[Change listing data]
========================================================================

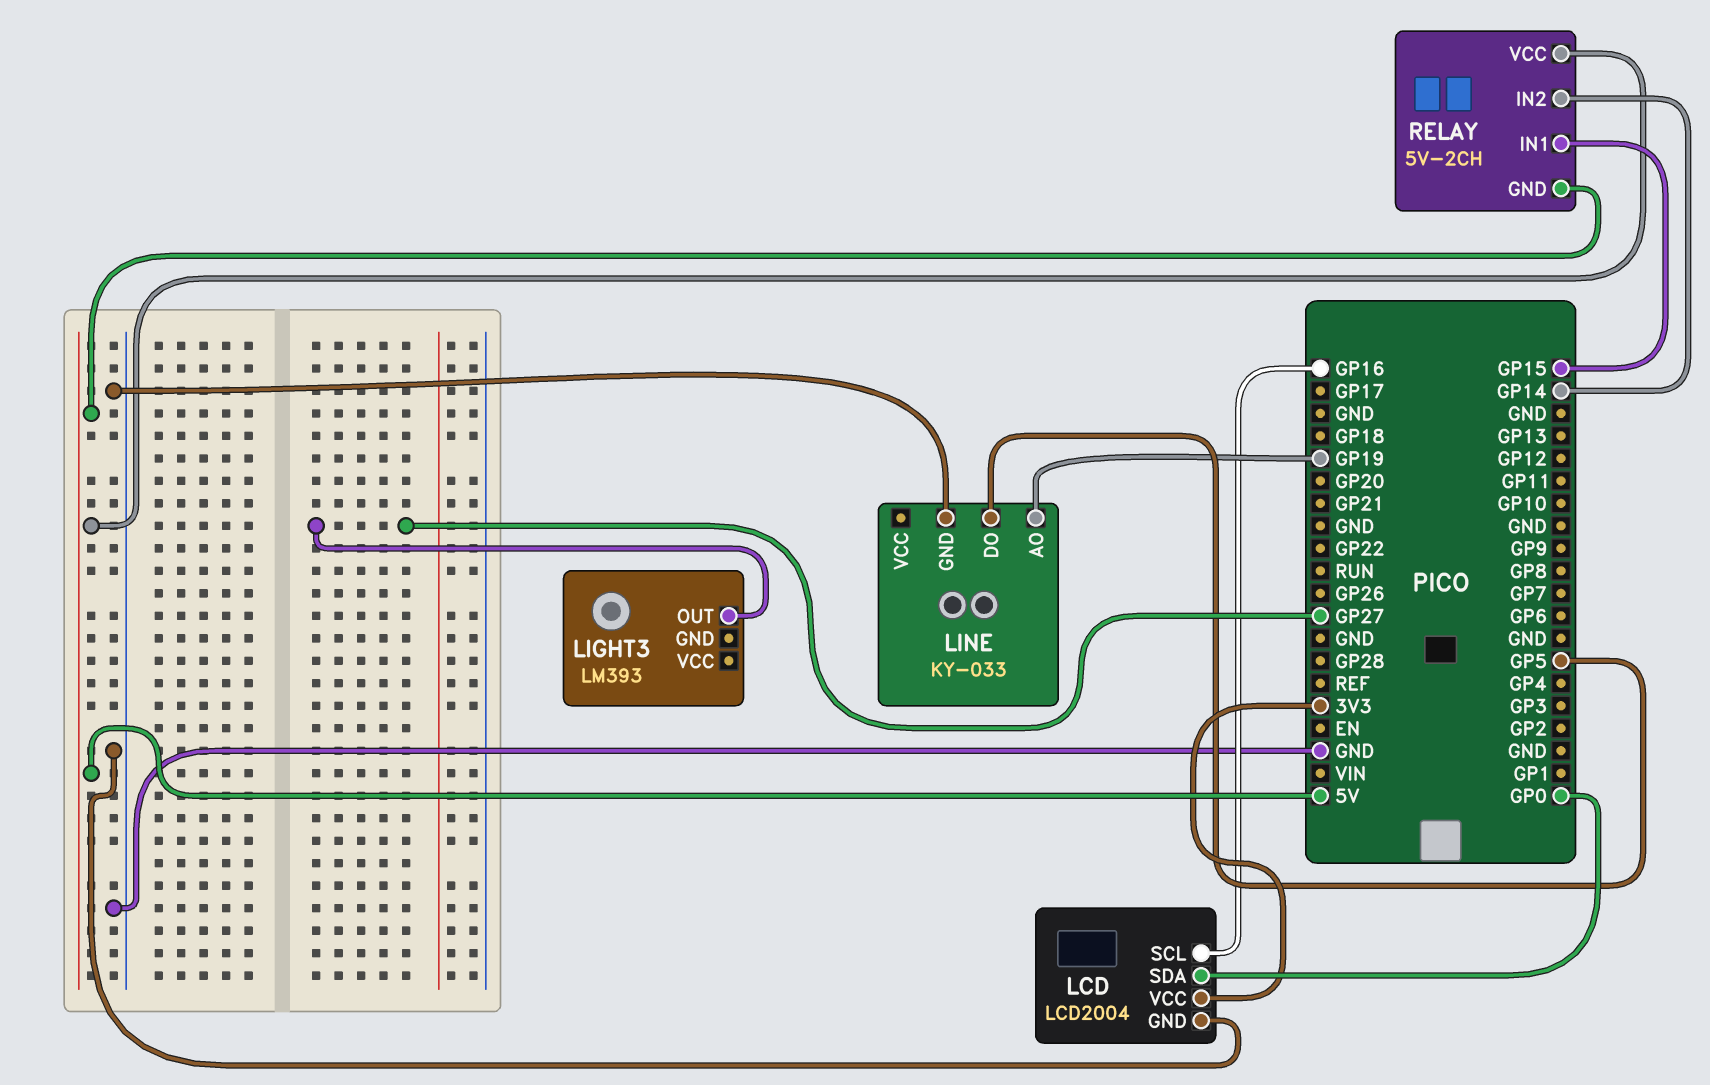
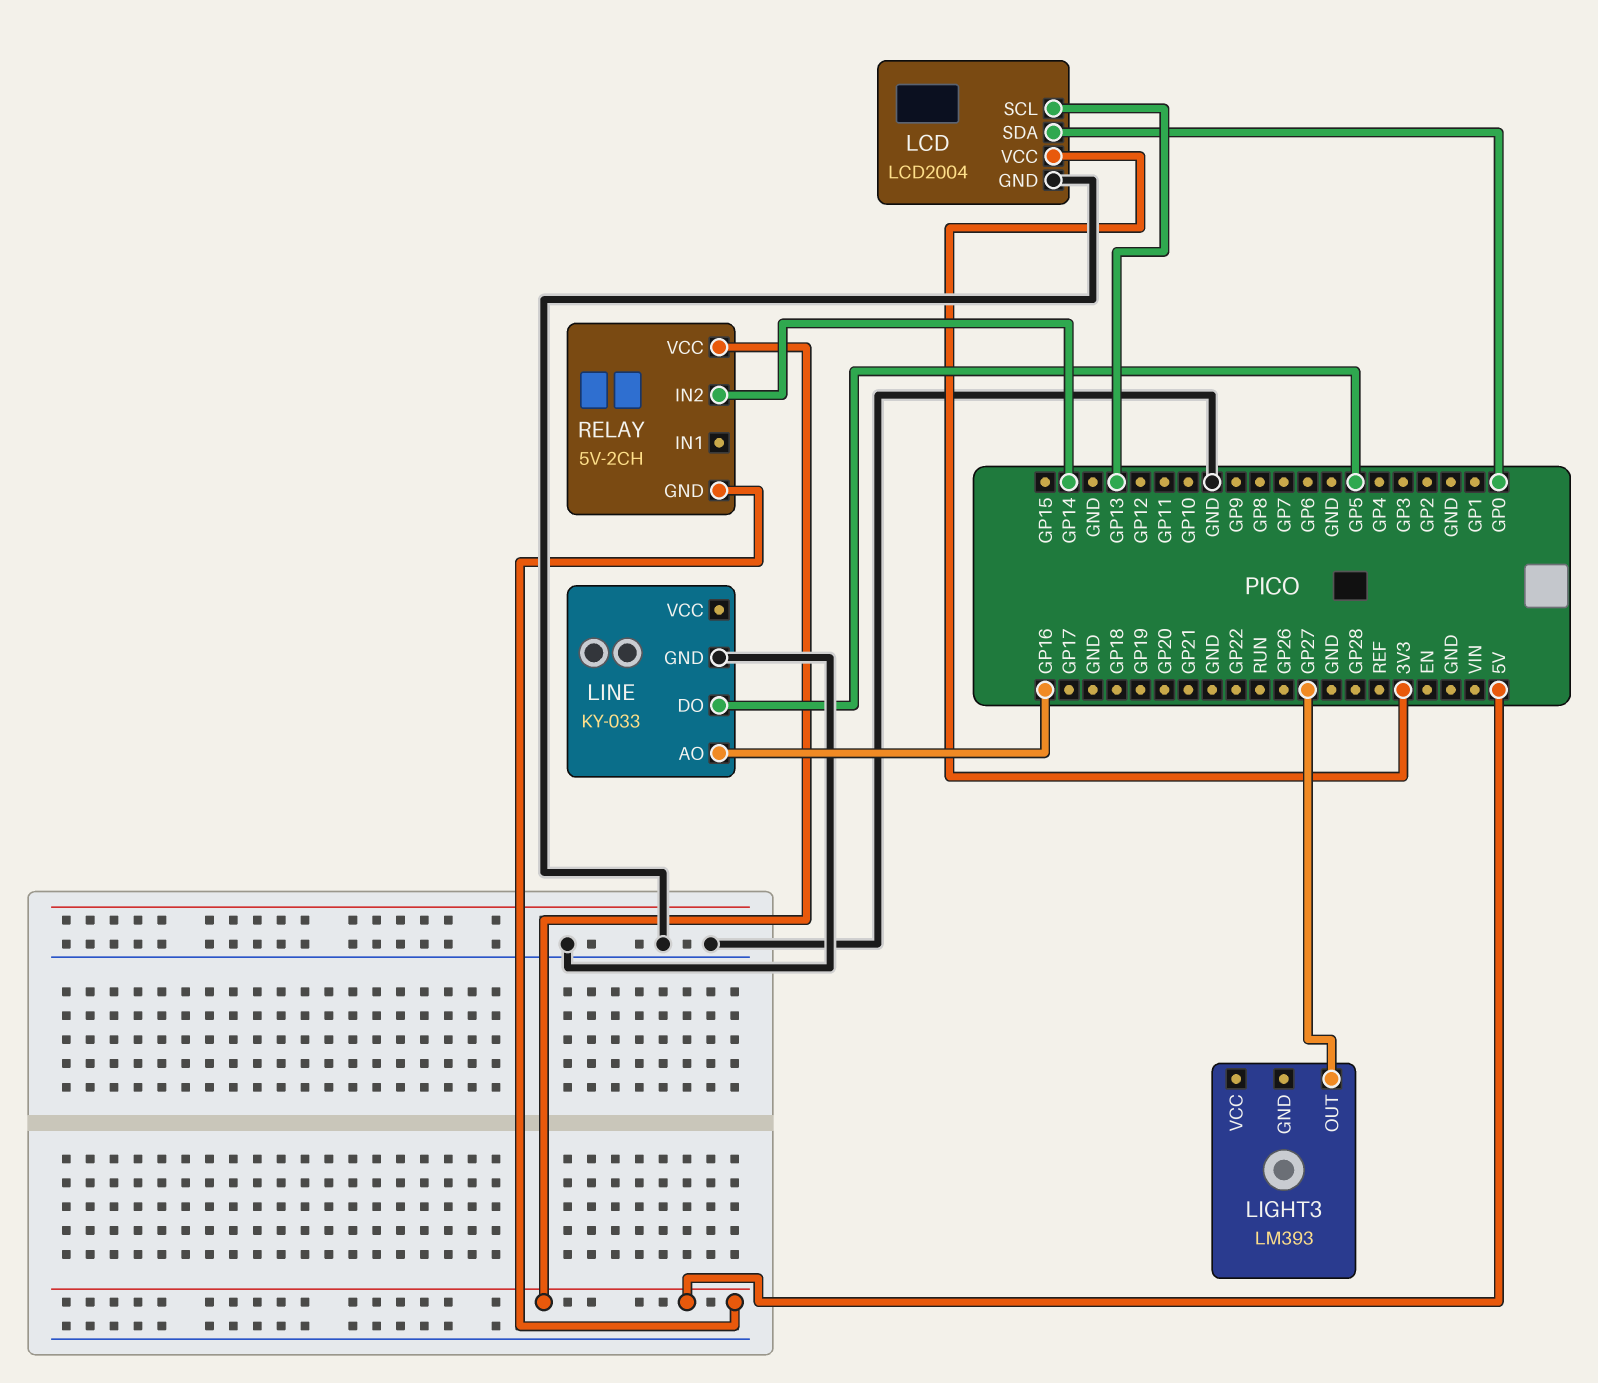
LCD pin SCL: GP16 -> GP13
LINE pin AO: GP19 -> GP16
RELAY pin IN1: GP15 -> none

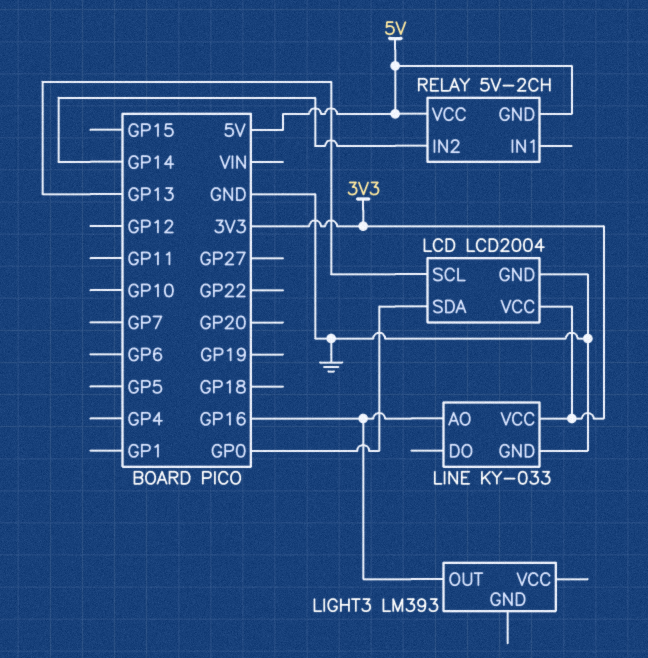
LIGHT3 pin OUT: GP27 -> GP16
LINE pin DO: GP5 -> none
LINE pin VCC: none -> 3V3

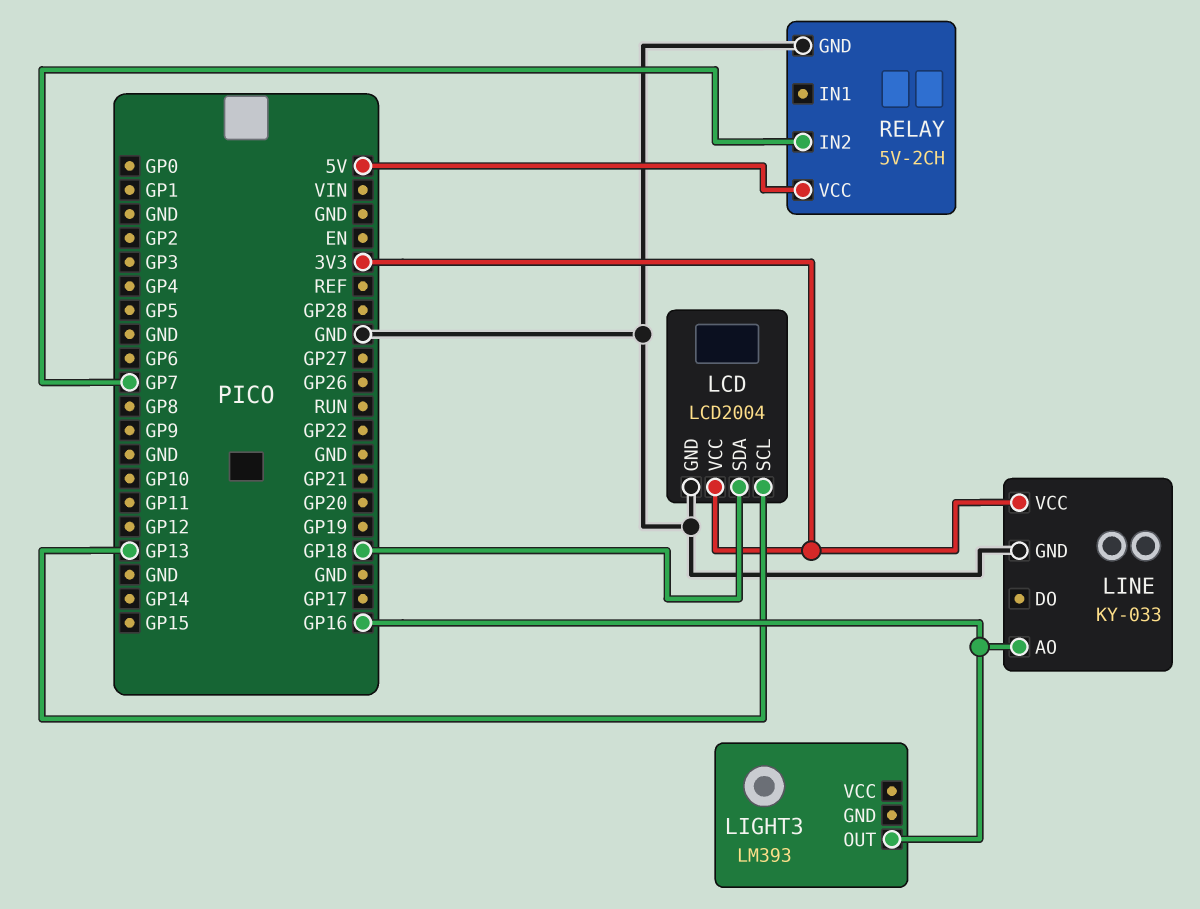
LCD pin SDA: GP0 -> GP18
RELAY pin GND: 5V -> GND
RELAY pin IN2: GP14 -> GP7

========================================================================

## Problem details
For each record above, write out every line exactly and skip the pictures.

## Response box
LCD pin SCL: GP16 -> GP13
LINE pin AO: GP19 -> GP16
RELAY pin IN1: GP15 -> none

LIGHT3 pin OUT: GP27 -> GP16
LINE pin DO: GP5 -> none
LINE pin VCC: none -> 3V3

LCD pin SDA: GP0 -> GP18
RELAY pin GND: 5V -> GND
RELAY pin IN2: GP14 -> GP7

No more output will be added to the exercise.